(Object tracking records)

○ ○ ○ ○ ○ ○ ○

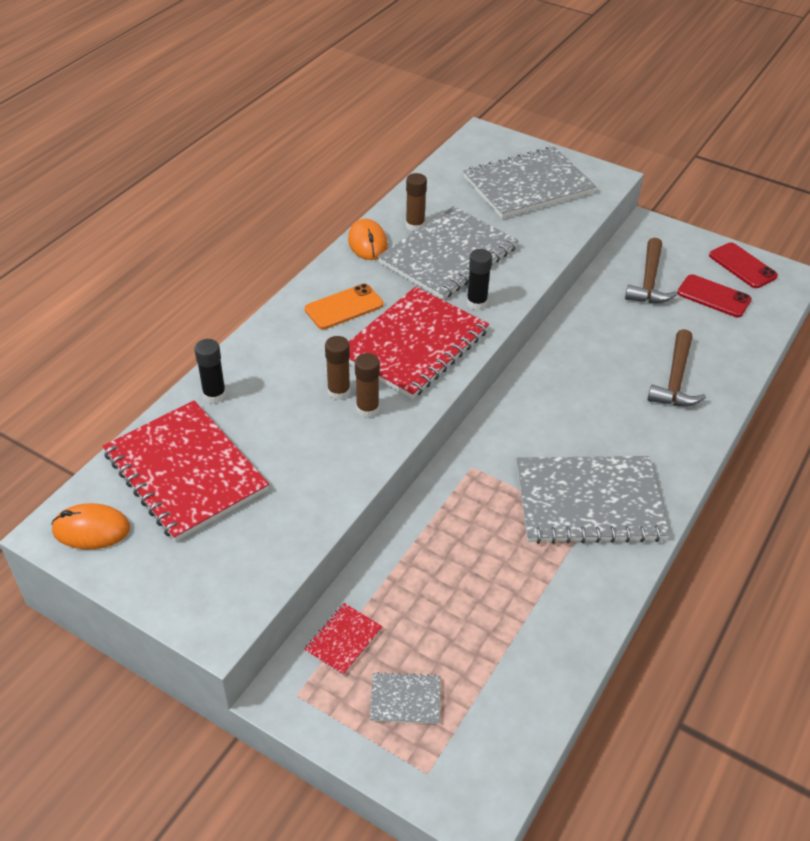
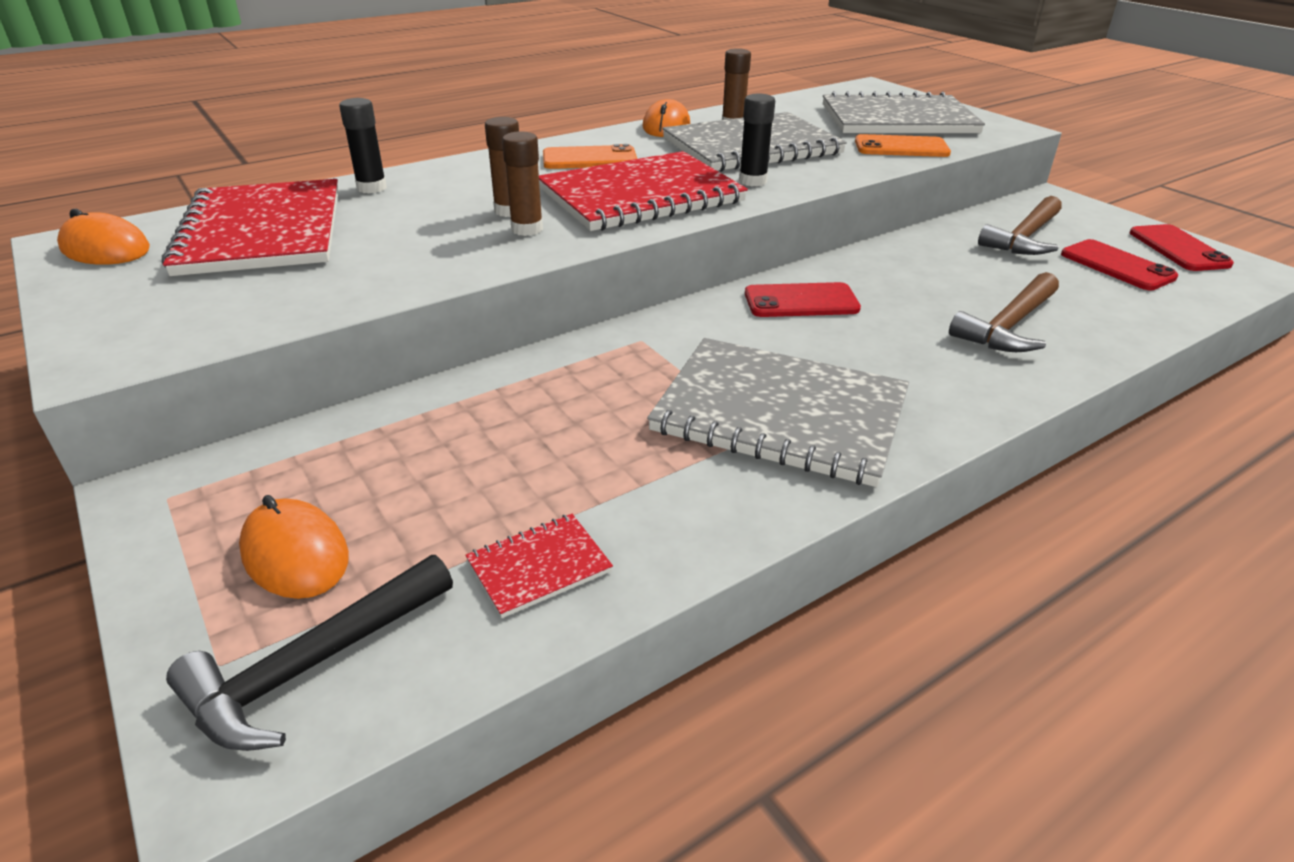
camera: 25 degrees right, 10 degrees down
(343, 640) = (293, 459): red notebook -> red notebook (539, 566)
(405, 699) = (295, 554): grey notebook -> orange mouse
(472, 754) = (312, 666): none -> black hammer
(546, 396) = (801, 301): none -> red phone
(550, 227) = (901, 147): none -> orange phone

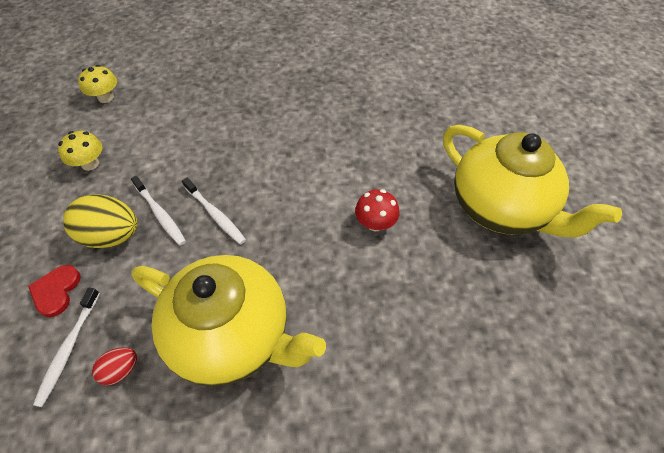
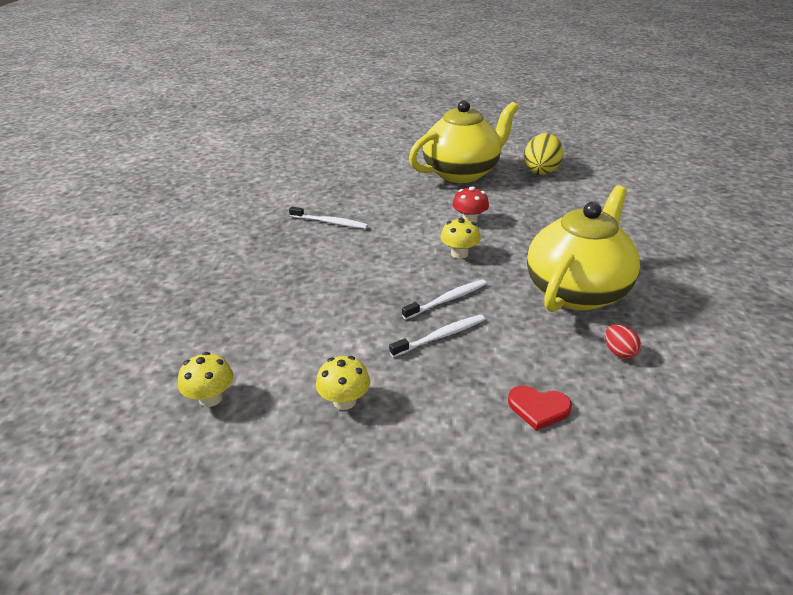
camera: 80 degrees left, 20 degrees down
(68, 349) = (604, 390): white toothbrush -> white toothbrush (330, 222)
(112, 236) = (466, 371): yellow egg -> yellow egg (541, 171)
(299, 218) = (459, 254): none -> yellow mushroom

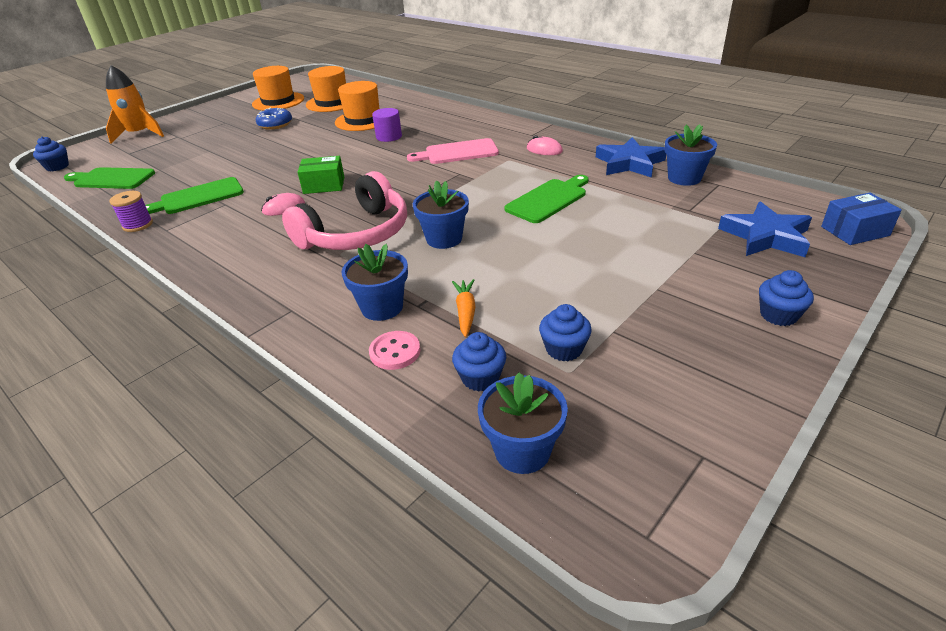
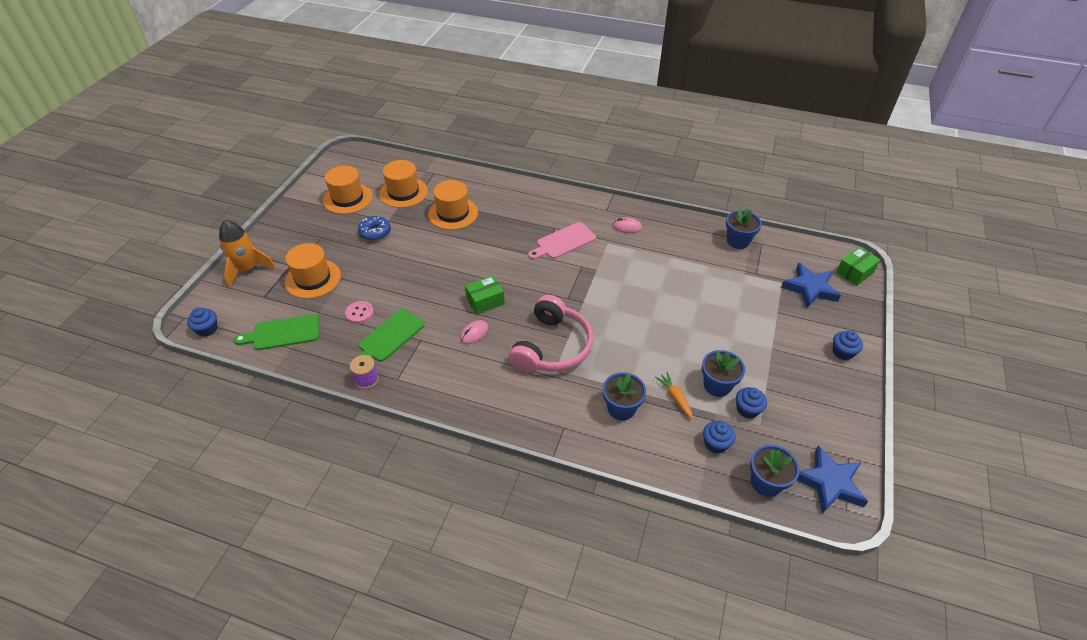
camera: 25 degrees left, 10 degrees up
(184, 147) = (313, 279): none -> orange hat
(389, 137) = (493, 232): purple cylinder -> none
(395, 352) = (655, 440): pink button -> pink button (359, 313)
(444, 239) = (618, 337): blue flower pot -> blue flower pot (717, 385)
(548, 200) = (663, 282): green cutting board -> none
(629, 163) = (694, 231): blue star -> blue star (829, 483)
(855, 231) = (854, 272): blue box -> green box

○ ○ ○ ○ ○ ○ ○

** WHAT YOU WILL DO **
Please transcribe the entries exactly, omitting the images.

** EXERCISE OUTPUT **
camera: 25 degrees right, 10 degrees down
(343, 640) = (293, 459): red notebook -> red notebook (539, 566)
(405, 699) = (295, 554): grey notebook -> orange mouse
(472, 754) = (312, 666): none -> black hammer
(546, 396) = (801, 301): none -> red phone
(550, 227) = (901, 147): none -> orange phone

camera: 80 degrees left, 20 degrees down
(68, 349) = (604, 390): white toothbrush -> white toothbrush (330, 222)
(112, 236) = (466, 371): yellow egg -> yellow egg (541, 171)
(299, 218) = (459, 254): none -> yellow mushroom

camera: 25 degrees left, 10 degrees up
(184, 147) = (313, 279): none -> orange hat
(389, 137) = (493, 232): purple cylinder -> none
(395, 352) = (655, 440): pink button -> pink button (359, 313)
(444, 239) = (618, 337): blue flower pot -> blue flower pot (717, 385)
(548, 200) = (663, 282): green cutting board -> none
(629, 163) = (694, 231): blue star -> blue star (829, 483)
(855, 231) = (854, 272): blue box -> green box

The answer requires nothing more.